**What you are asked to do**. In the listing that follows, find the line with "SCALE pin SCK: D12 -> D11", then copy exactly from it through the line with "TFT3 pin SDI: D6 -> D3", leaving out every picture.

**Extracted records**.
•••••

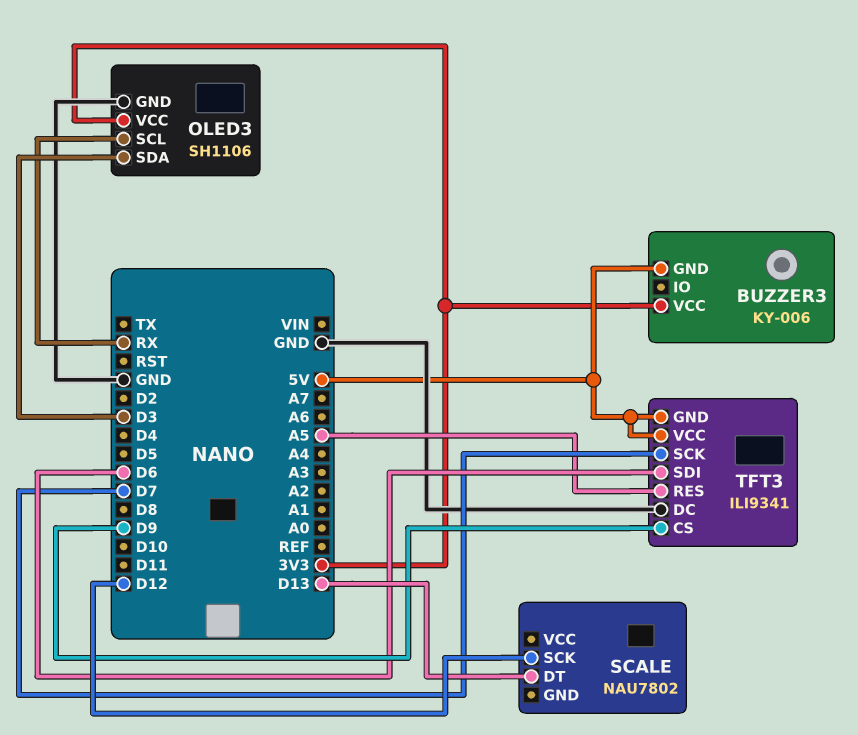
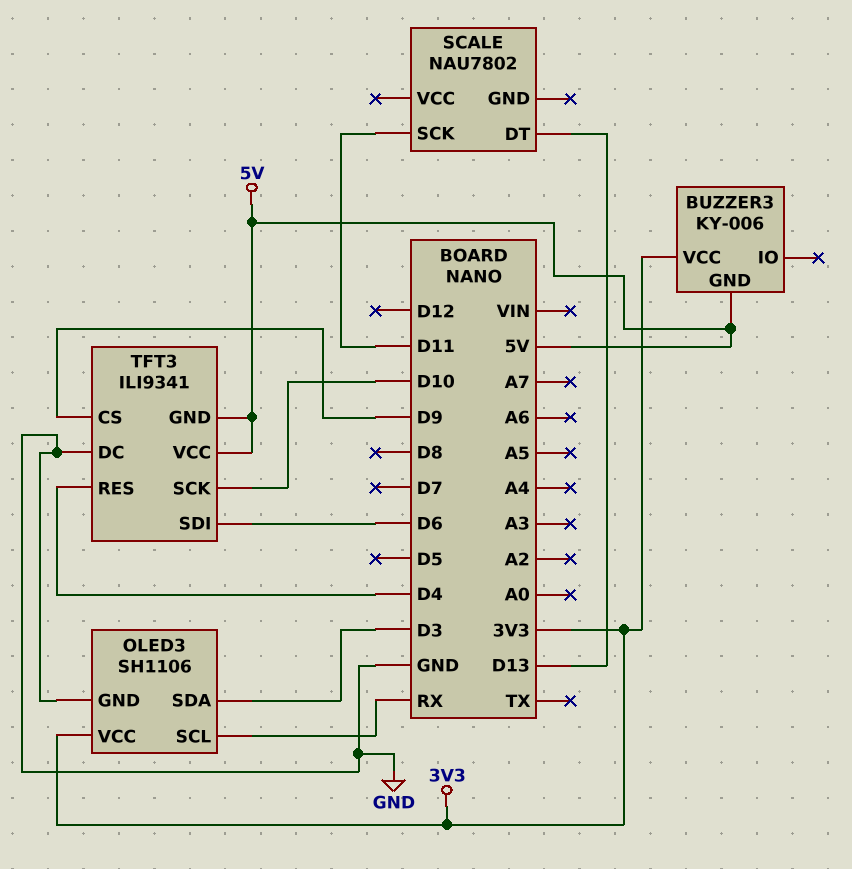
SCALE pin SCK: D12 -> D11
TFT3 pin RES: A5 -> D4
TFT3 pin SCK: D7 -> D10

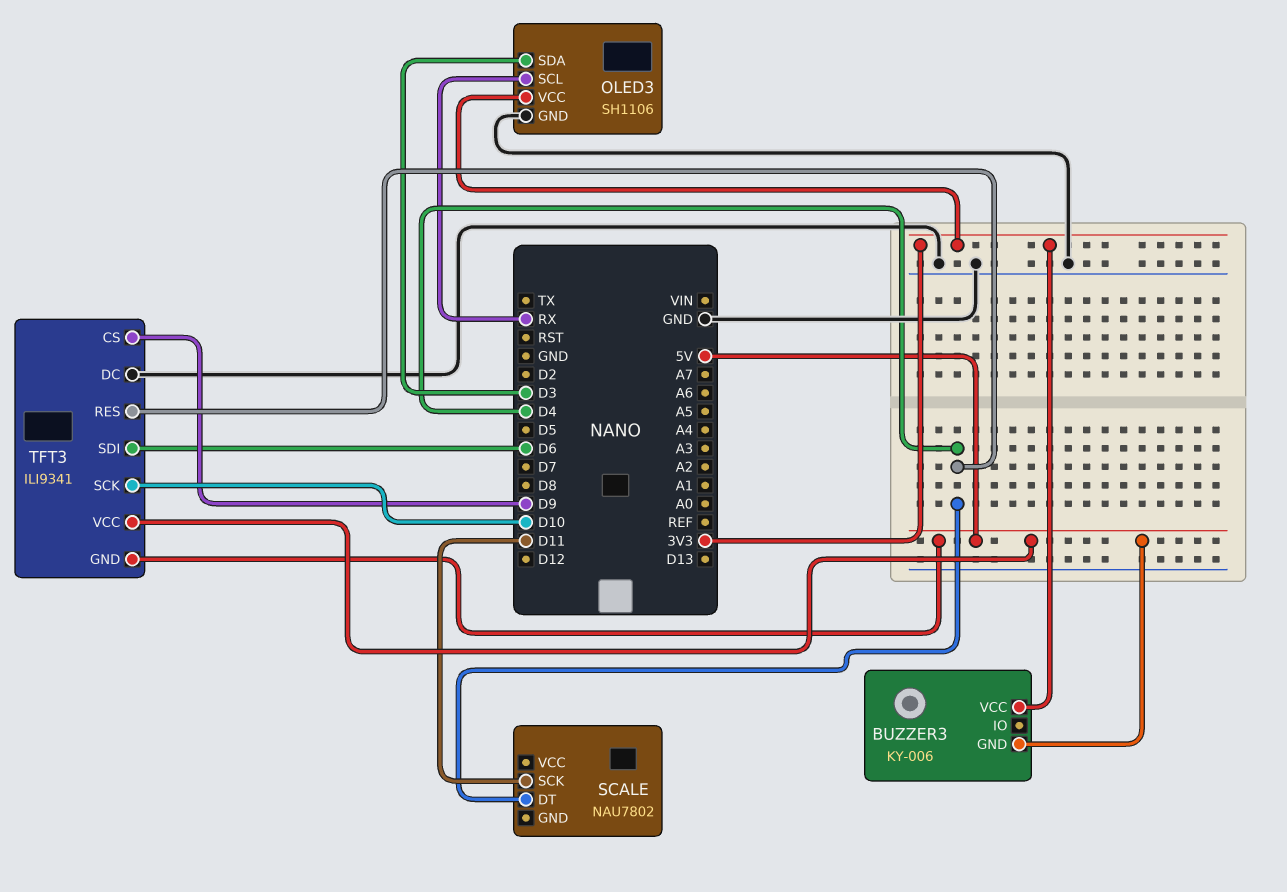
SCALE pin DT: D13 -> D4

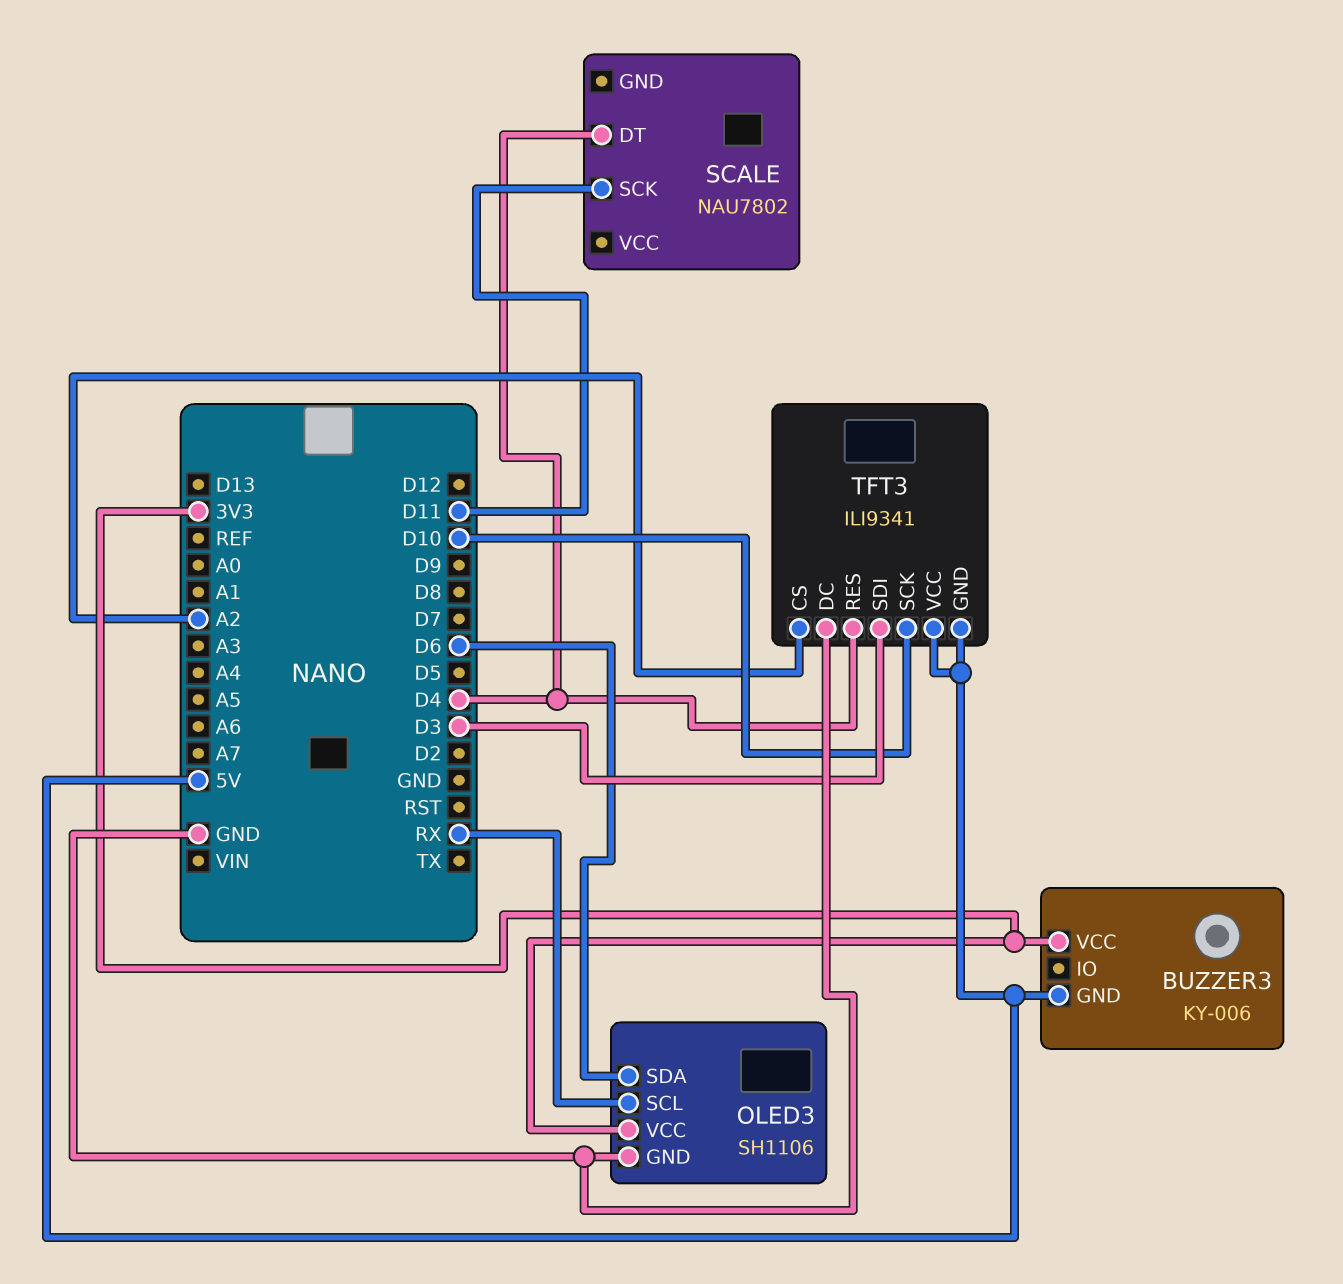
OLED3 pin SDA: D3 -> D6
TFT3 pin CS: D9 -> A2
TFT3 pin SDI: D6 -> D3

•••••

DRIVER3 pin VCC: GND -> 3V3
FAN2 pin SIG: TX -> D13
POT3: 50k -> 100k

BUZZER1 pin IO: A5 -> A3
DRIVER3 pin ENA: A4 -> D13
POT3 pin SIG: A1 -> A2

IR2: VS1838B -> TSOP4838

•••••

**Answer box**.
SCALE pin SCK: D12 -> D11
TFT3 pin RES: A5 -> D4
TFT3 pin SCK: D7 -> D10

SCALE pin DT: D13 -> D4

OLED3 pin SDA: D3 -> D6
TFT3 pin CS: D9 -> A2
TFT3 pin SDI: D6 -> D3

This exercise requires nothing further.